=== INPUT FOR THIS TASK ===
........
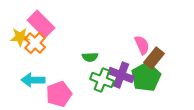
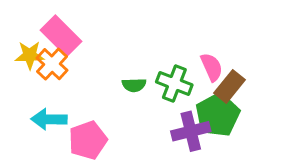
purple cross: (121, 75) -> (191, 131), moved, turned -35
green cross: (102, 80) -> (174, 83), moved

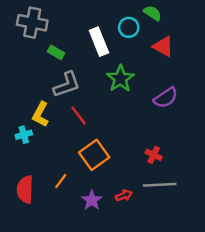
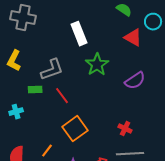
cyan circle: (129, 27) -> (153, 22), moved
green rectangle: (56, 52) -> (35, 90), moved, turned -32
yellow L-shape: (41, 114) -> (14, 61), moved

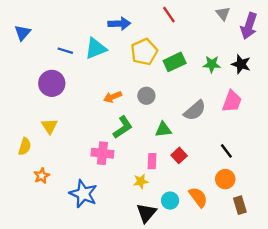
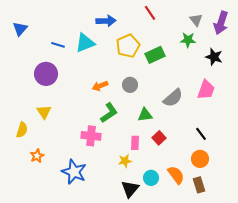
gray triangle: (223, 14) -> (196, 20), moved
green star: (212, 64) -> (188, 40), moved
brown rectangle: (240, 205) -> (199, 185), moved

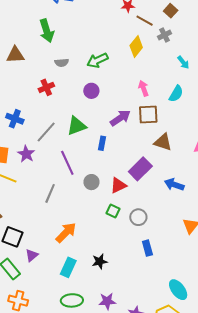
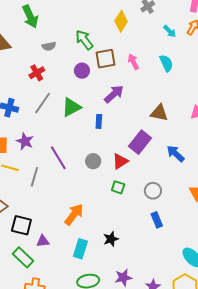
green arrow: (97, 60) -> (84, 40), turned 85
cyan semicircle: (176, 94) -> (166, 63), turned -48
brown square: (148, 114) -> (105, 59), moved
gray line: (46, 132) -> (43, 103), moved
purple line: (67, 163) -> (58, 158), moved
blue arrow: (174, 185) -> (176, 154), turned 30
gray line: (50, 193) -> (34, 177), moved
gray circle: (138, 217) -> (153, 191), moved
purple triangle: (32, 255) -> (43, 241), turned 40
........
=== HOW TO COMPLETE THIS TASK ===
In the records above, locate every line with the string "purple" and copy it.

=== FINAL ANSWER ===
purple cross: (121, 75) -> (191, 131), moved, turned -35
purple line: (67, 163) -> (58, 158), moved
purple triangle: (32, 255) -> (43, 241), turned 40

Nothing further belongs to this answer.